WHAT THE EXERCISE ASKS:
Every line of the records that contains the string "LEDK" counts once; give the total and nothing else.

(Collected data)
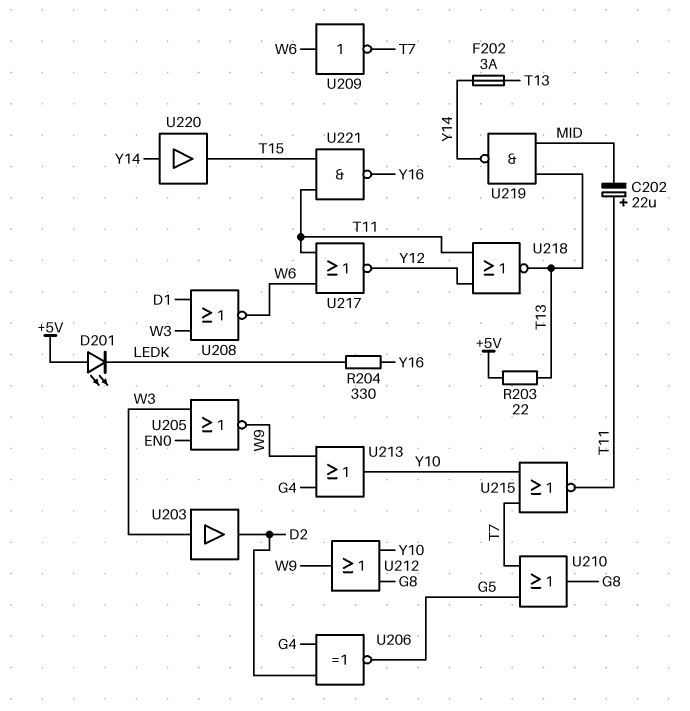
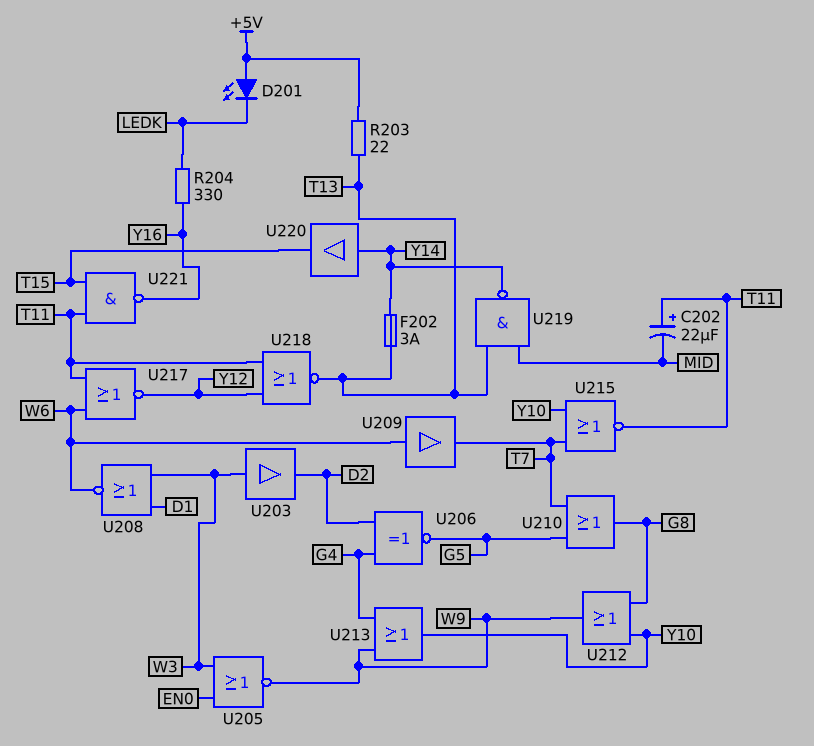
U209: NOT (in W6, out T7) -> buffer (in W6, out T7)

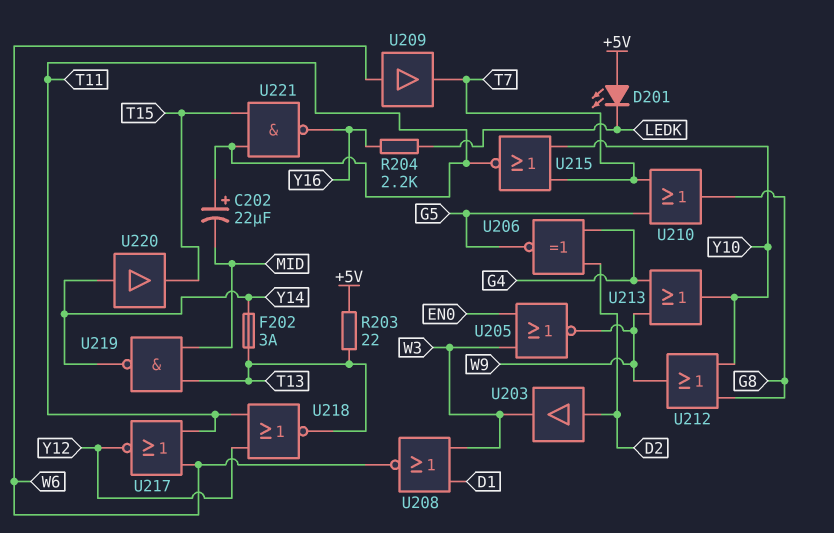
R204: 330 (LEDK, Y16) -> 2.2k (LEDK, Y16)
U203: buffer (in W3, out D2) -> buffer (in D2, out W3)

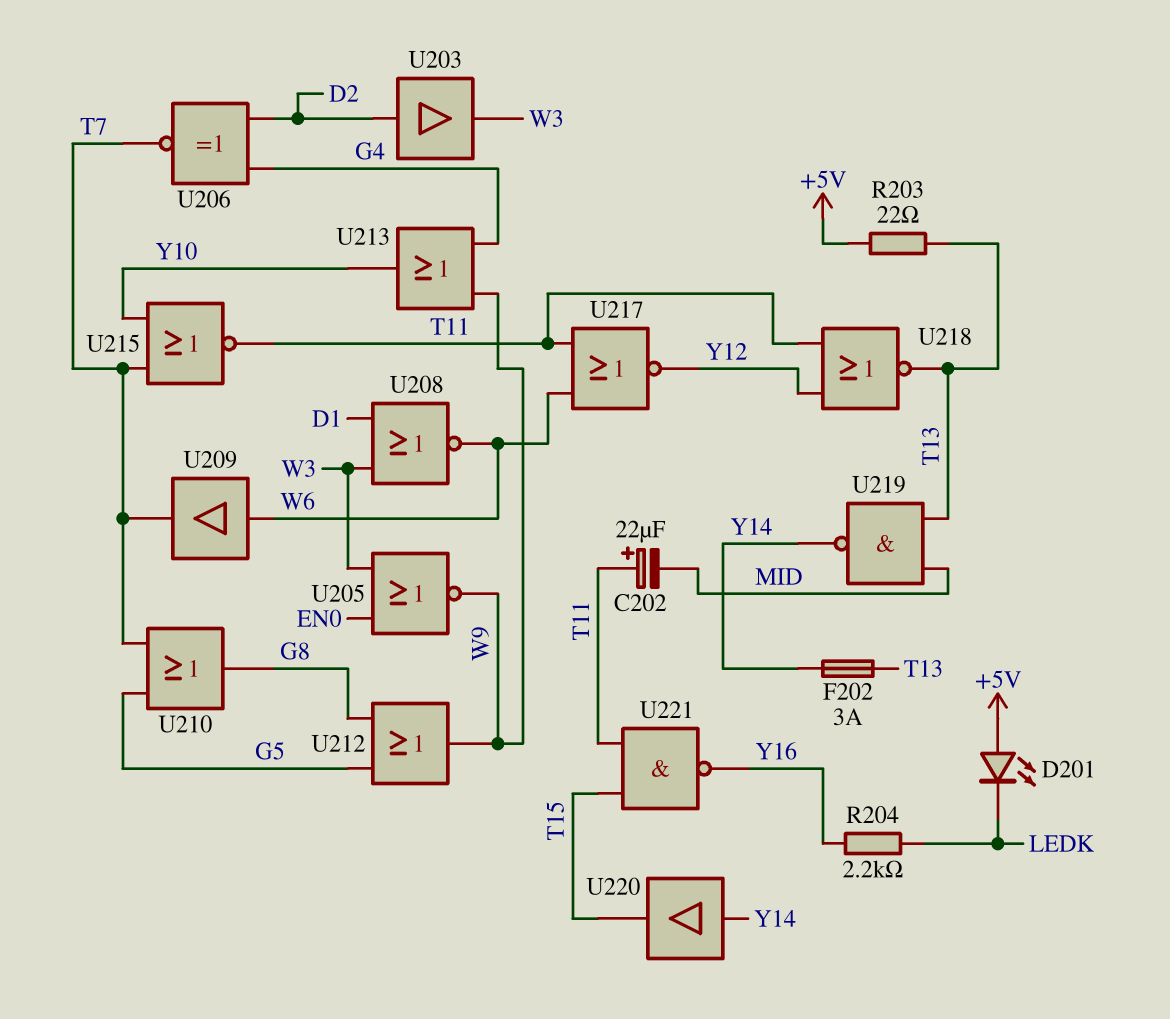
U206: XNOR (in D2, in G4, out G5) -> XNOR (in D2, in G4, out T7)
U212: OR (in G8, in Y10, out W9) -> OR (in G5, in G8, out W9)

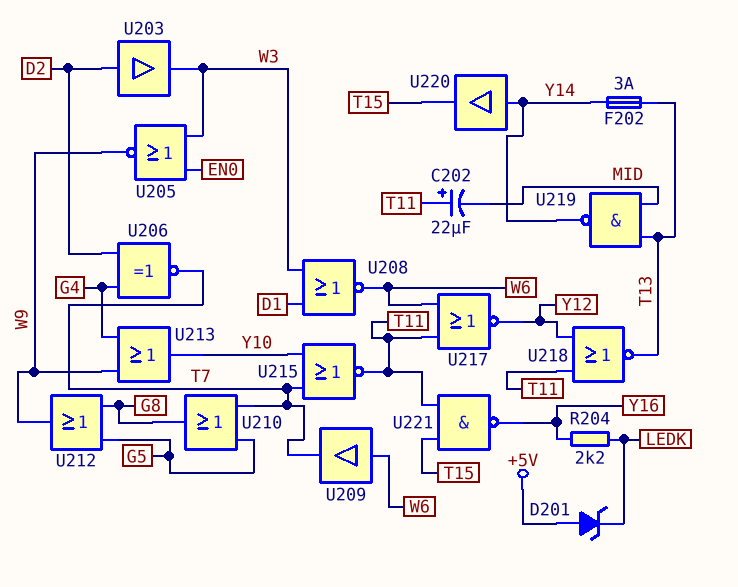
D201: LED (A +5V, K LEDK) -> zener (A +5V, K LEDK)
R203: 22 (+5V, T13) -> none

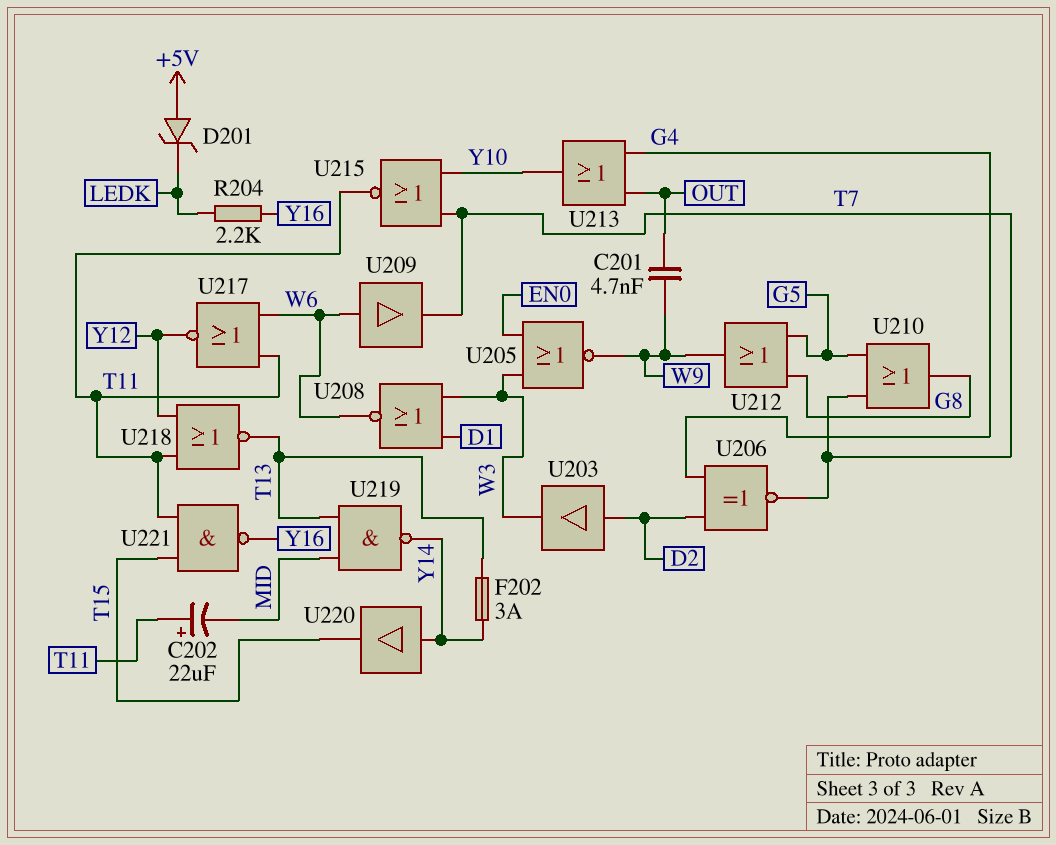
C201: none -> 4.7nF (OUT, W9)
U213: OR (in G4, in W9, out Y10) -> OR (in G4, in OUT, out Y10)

...

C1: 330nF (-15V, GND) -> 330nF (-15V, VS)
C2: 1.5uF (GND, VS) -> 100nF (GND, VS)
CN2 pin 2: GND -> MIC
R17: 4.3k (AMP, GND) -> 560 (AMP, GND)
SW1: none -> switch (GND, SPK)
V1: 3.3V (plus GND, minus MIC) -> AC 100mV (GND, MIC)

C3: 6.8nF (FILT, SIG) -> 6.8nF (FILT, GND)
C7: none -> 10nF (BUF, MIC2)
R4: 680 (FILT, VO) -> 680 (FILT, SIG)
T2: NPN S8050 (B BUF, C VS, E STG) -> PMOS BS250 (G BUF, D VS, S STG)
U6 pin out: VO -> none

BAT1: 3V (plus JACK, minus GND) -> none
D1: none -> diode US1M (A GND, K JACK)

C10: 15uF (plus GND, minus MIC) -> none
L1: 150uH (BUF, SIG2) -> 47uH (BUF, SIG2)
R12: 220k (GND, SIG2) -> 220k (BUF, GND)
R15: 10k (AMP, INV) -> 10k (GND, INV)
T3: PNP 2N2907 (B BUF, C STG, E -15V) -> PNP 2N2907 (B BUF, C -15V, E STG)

ANSWER SPACE:
2